**Data supplied:**
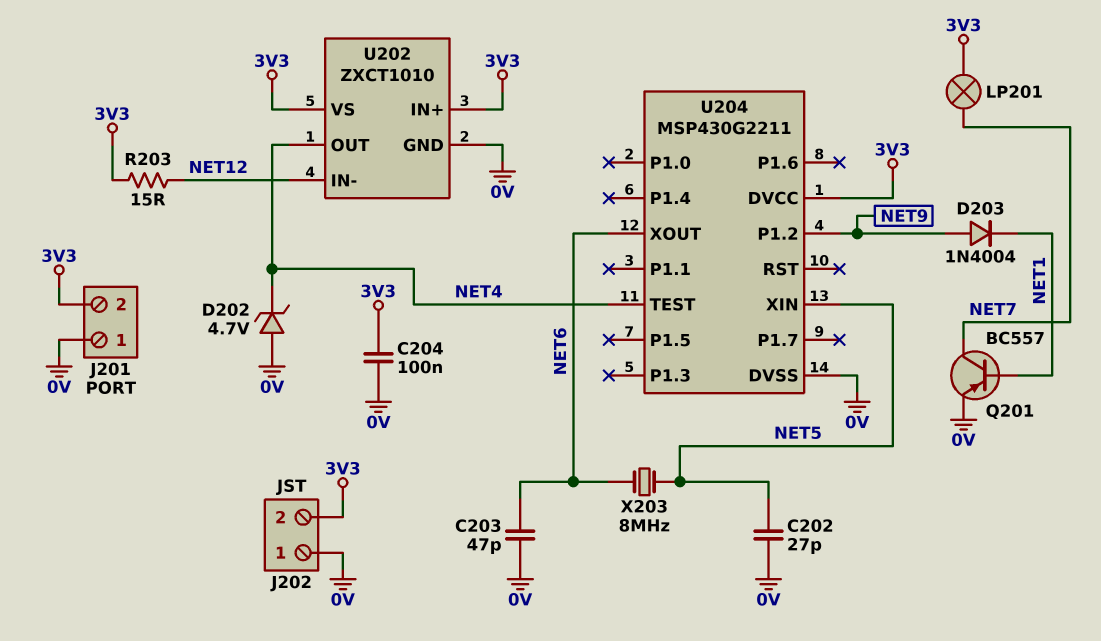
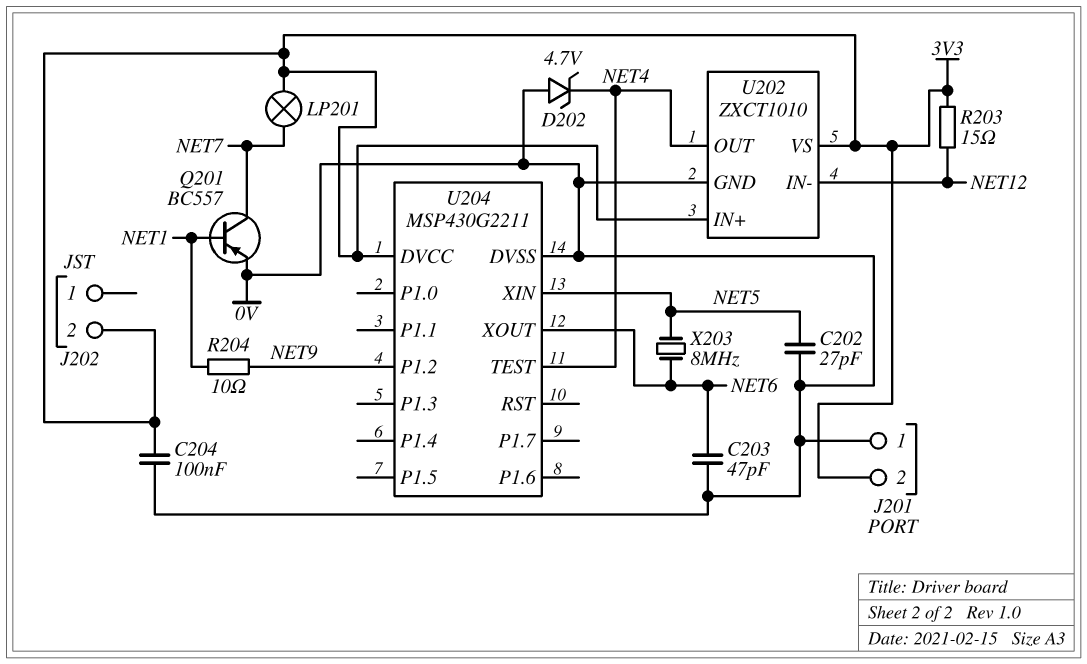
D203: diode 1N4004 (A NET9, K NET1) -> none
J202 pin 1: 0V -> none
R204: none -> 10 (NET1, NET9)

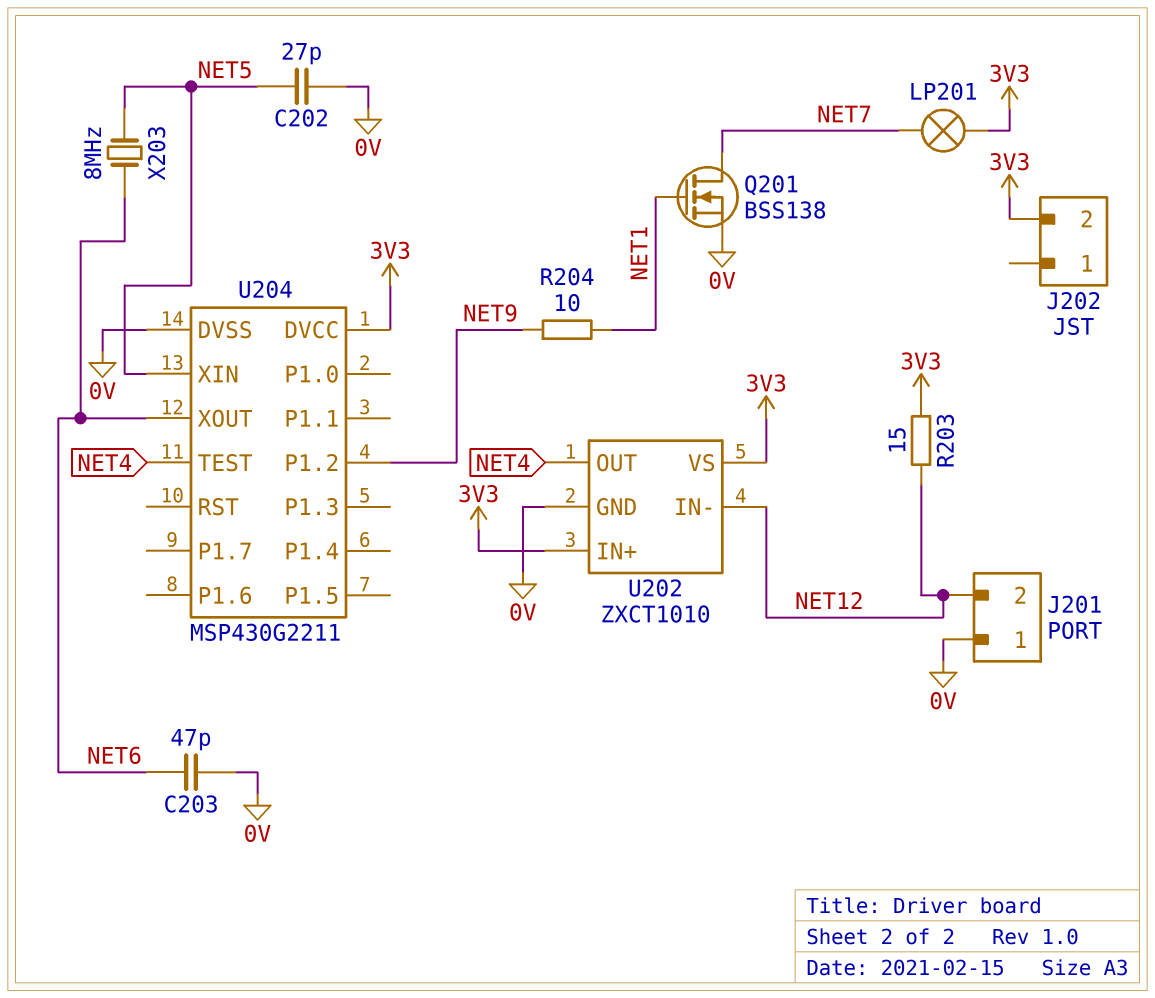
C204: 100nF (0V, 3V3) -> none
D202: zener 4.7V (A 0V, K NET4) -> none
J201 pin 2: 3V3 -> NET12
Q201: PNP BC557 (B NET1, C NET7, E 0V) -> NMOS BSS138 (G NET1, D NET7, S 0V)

**What is expected:** Write out every line from the data above that includes "none".

**The completed task:**
D203: diode 1N4004 (A NET9, K NET1) -> none
J202 pin 1: 0V -> none
R204: none -> 10 (NET1, NET9)
C204: 100nF (0V, 3V3) -> none
D202: zener 4.7V (A 0V, K NET4) -> none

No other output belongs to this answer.